EXERCISE. Every record below should be repeated exactly, with the pictures left out.

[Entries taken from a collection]

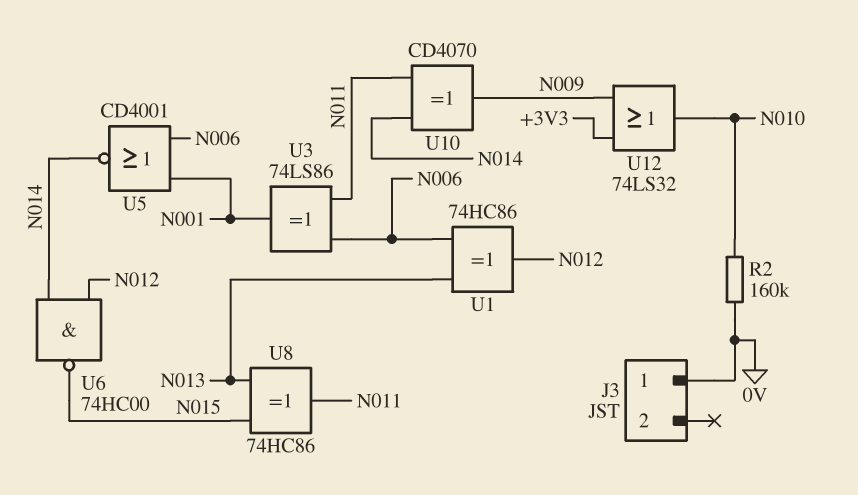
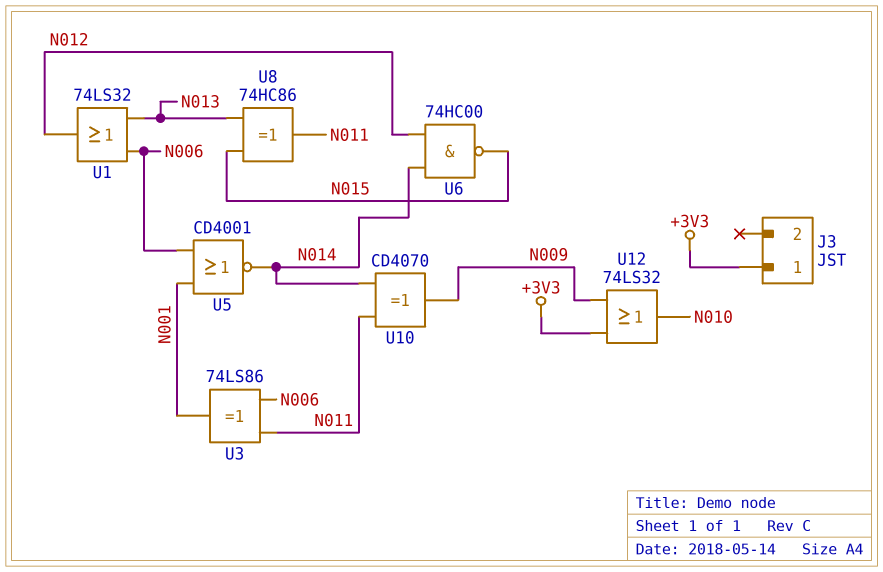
J3 pin 1: 0V -> +3V3
R2: 160k (0V, N010) -> none
U1: XOR 74HC86 (in N006, in N013, out N012) -> OR 74LS32 (in N006, in N013, out N012)

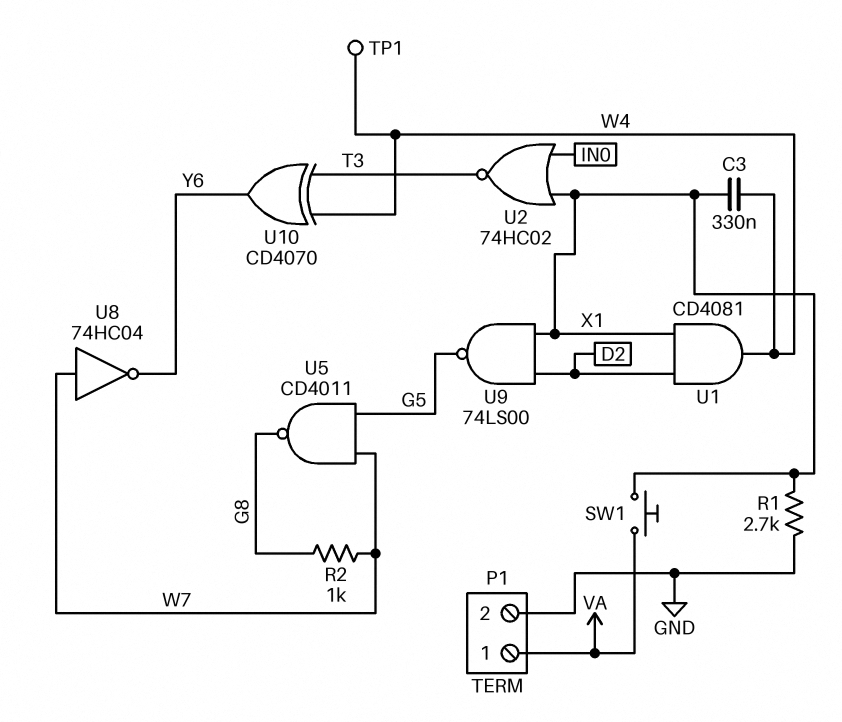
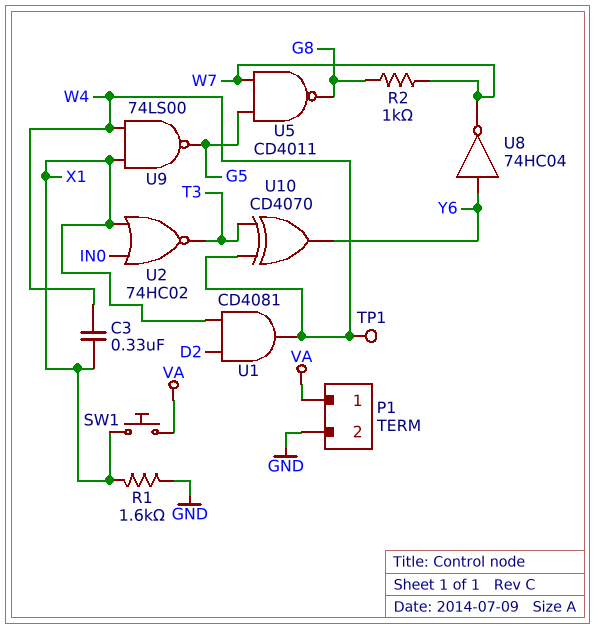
R1: 2.7k (GND, X1) -> 1.6k (GND, X1)
U8: NOT 74HC04 (in W7, out Y6) -> NOT 74HC04 (in Y6, out W7)
U9: NAND 74LS00 (in D2, in X1, out G5) -> NAND 74LS00 (in W4, in X1, out G5)

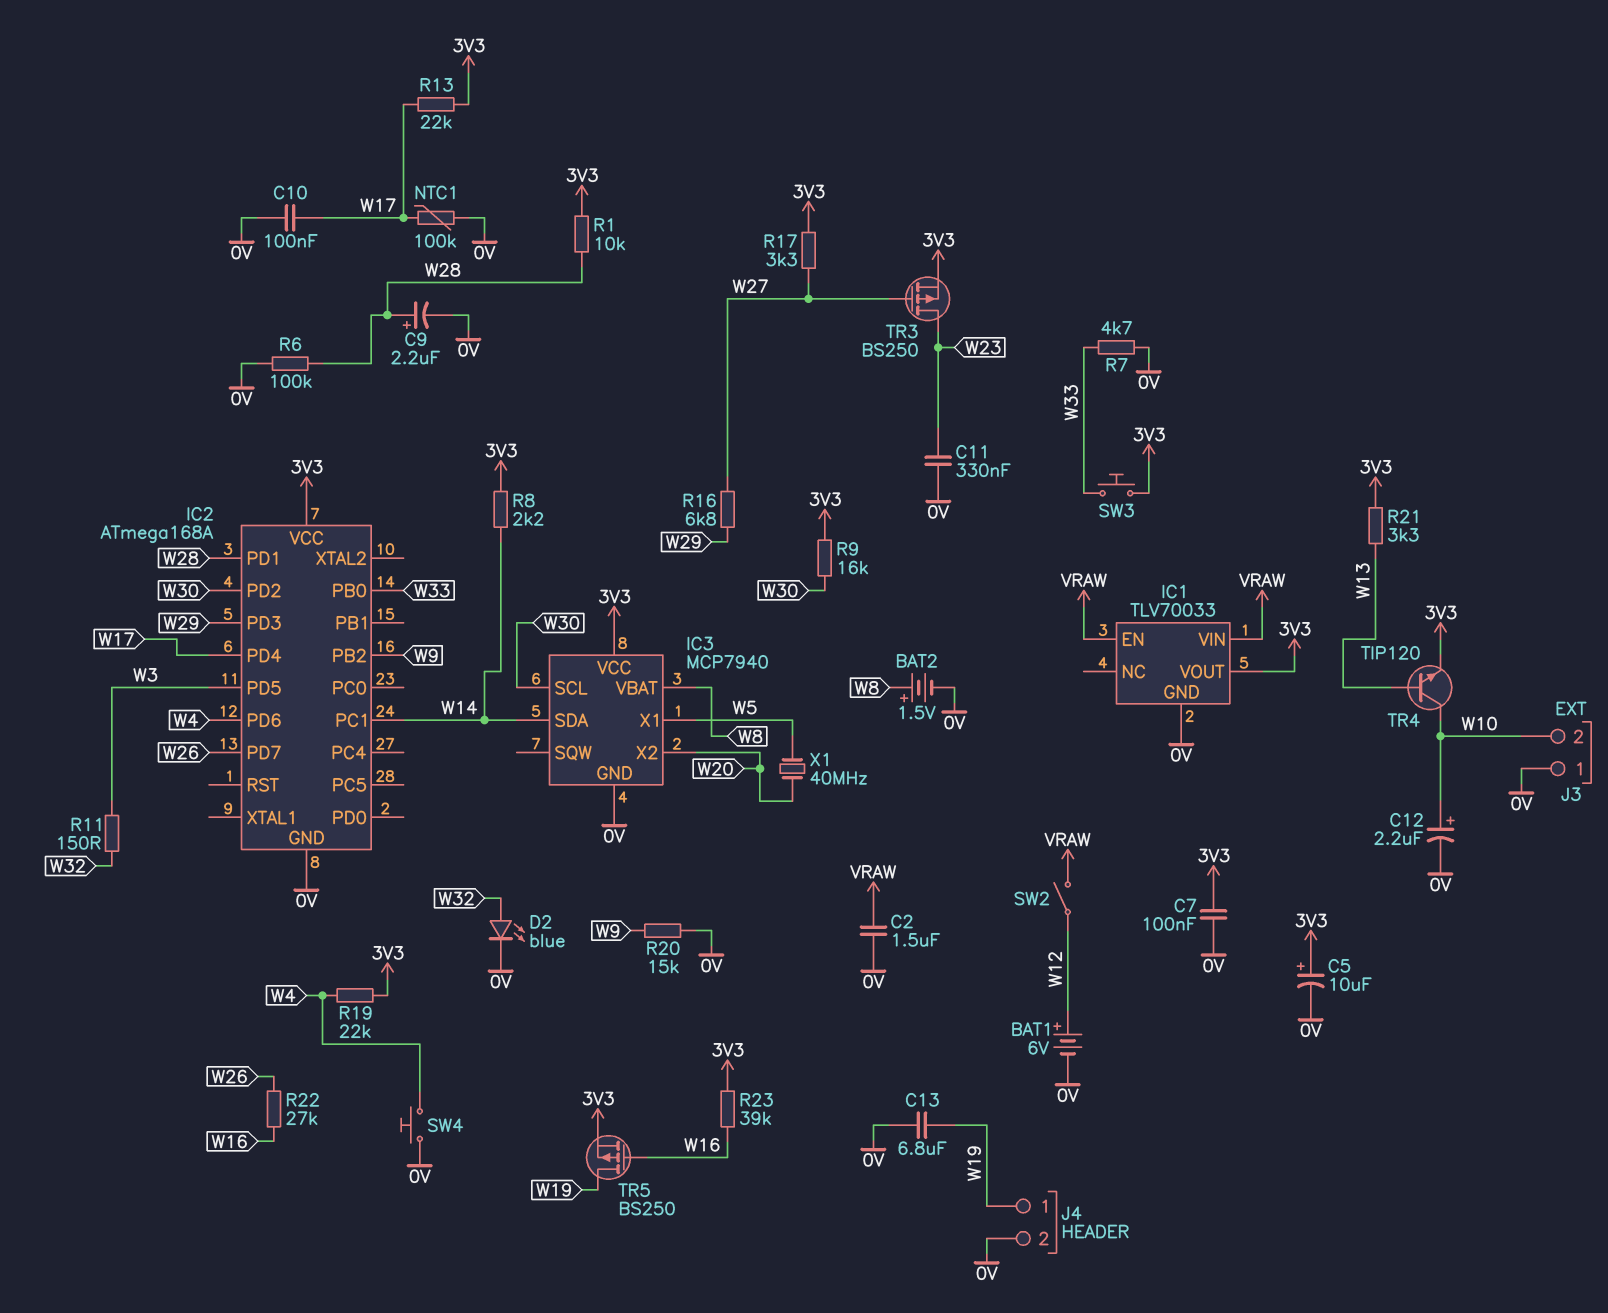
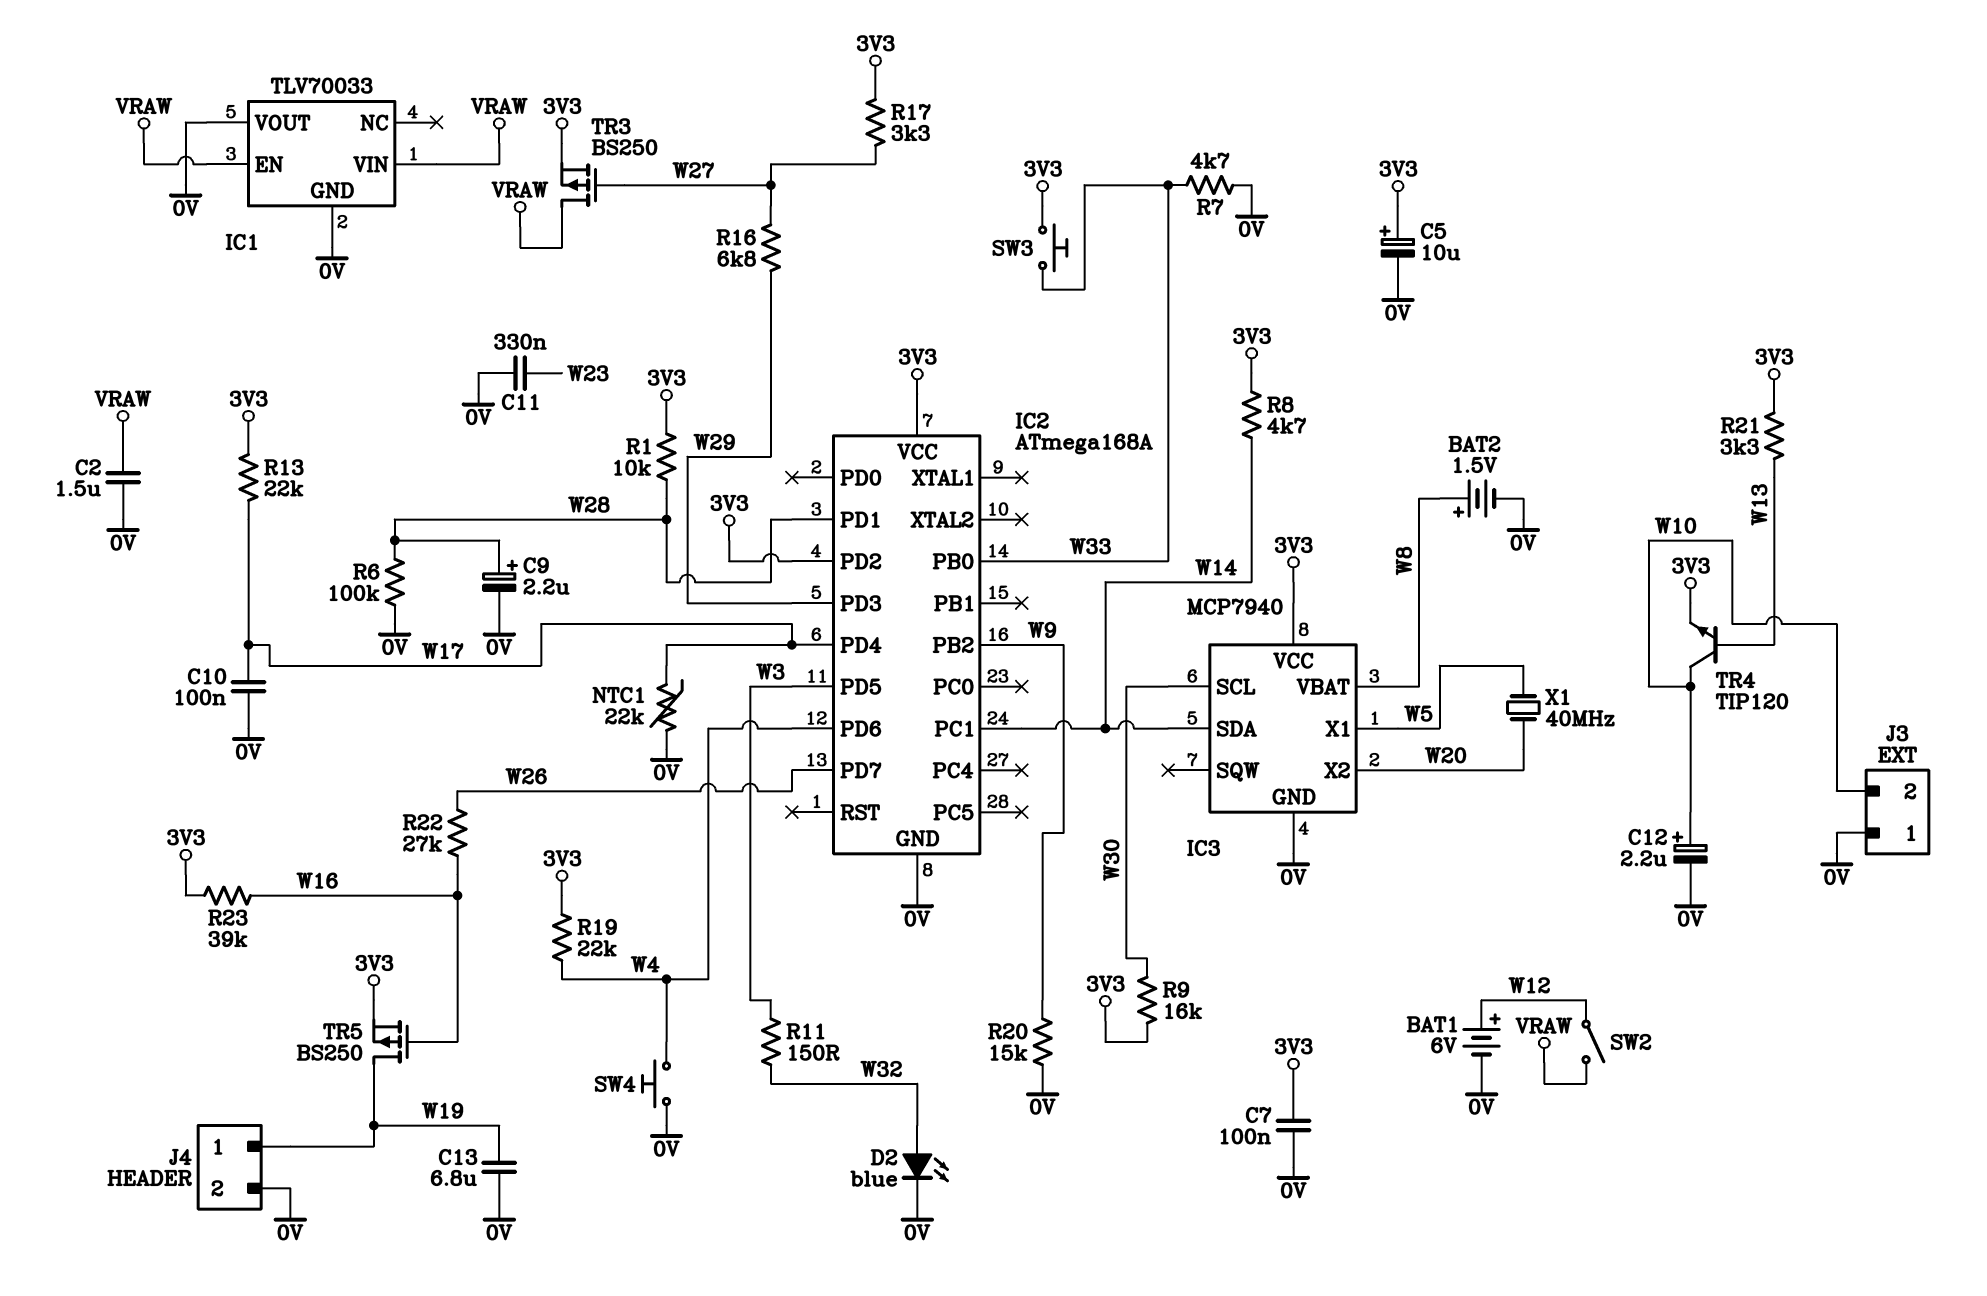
IC1 pin VOUT: 3V3 -> 0V
IC2 pin PD2: W30 -> 3V3
NTC1: 100k (0V, W17) -> 22k (0V, W17)
R8: 2.2k (3V3, W14) -> 4.7k (3V3, W14)
TR3: PMOS BS250 (G W27, D W23, S 3V3) -> PMOS BS250 (G W27, D VRAW, S 3V3)

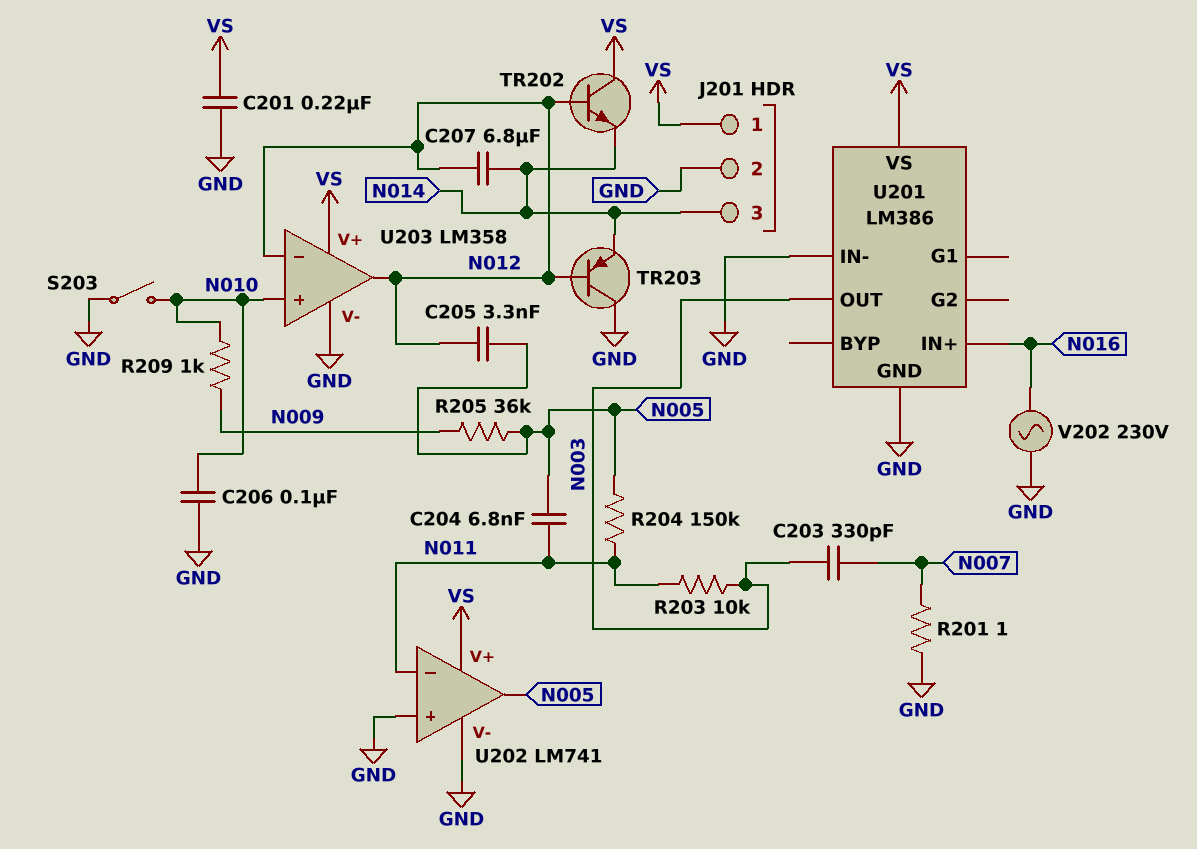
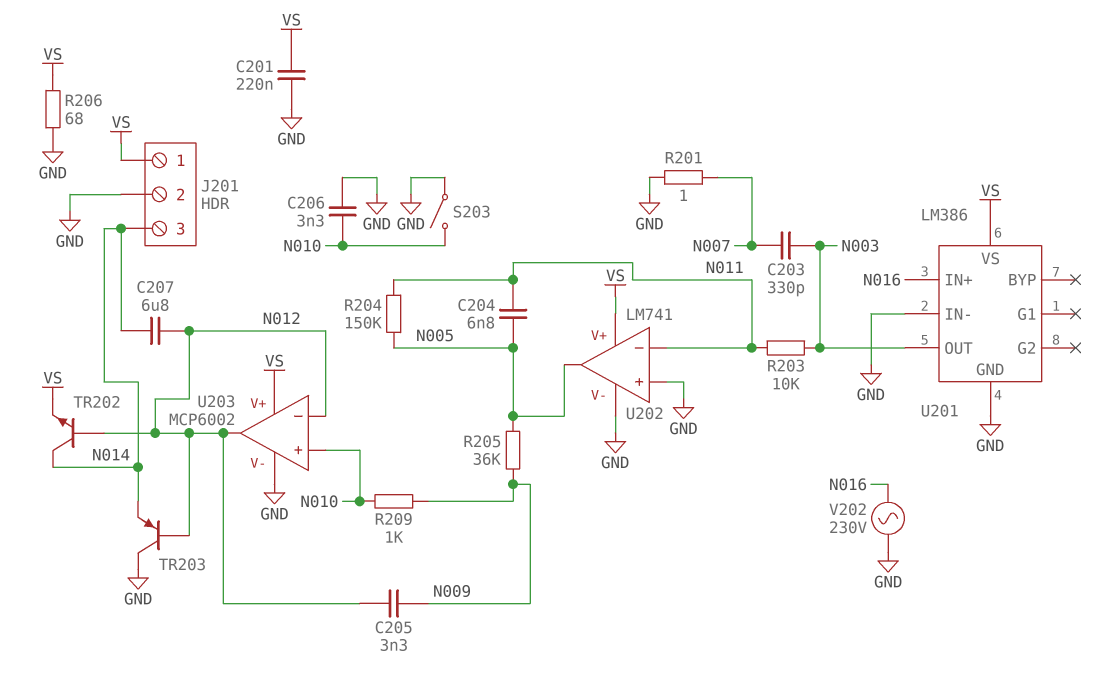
C205: 3.3nF (N005, N012) -> 3.3nF (N009, N012)
C206: 100nF (GND, N010) -> 3.3nF (GND, N010)
R206: none -> 68 (GND, VS)
TR202: NPN (B N012, C VS, E N014) -> NPN (B N012, C N014, E VS)
U203: LM358 -> MCP6002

ANSWER AREA.
J3 pin 1: 0V -> +3V3
R2: 160k (0V, N010) -> none
U1: XOR 74HC86 (in N006, in N013, out N012) -> OR 74LS32 (in N006, in N013, out N012)

R1: 2.7k (GND, X1) -> 1.6k (GND, X1)
U8: NOT 74HC04 (in W7, out Y6) -> NOT 74HC04 (in Y6, out W7)
U9: NAND 74LS00 (in D2, in X1, out G5) -> NAND 74LS00 (in W4, in X1, out G5)

IC1 pin VOUT: 3V3 -> 0V
IC2 pin PD2: W30 -> 3V3
NTC1: 100k (0V, W17) -> 22k (0V, W17)
R8: 2.2k (3V3, W14) -> 4.7k (3V3, W14)
TR3: PMOS BS250 (G W27, D W23, S 3V3) -> PMOS BS250 (G W27, D VRAW, S 3V3)

C205: 3.3nF (N005, N012) -> 3.3nF (N009, N012)
C206: 100nF (GND, N010) -> 3.3nF (GND, N010)
R206: none -> 68 (GND, VS)
TR202: NPN (B N012, C VS, E N014) -> NPN (B N012, C N014, E VS)
U203: LM358 -> MCP6002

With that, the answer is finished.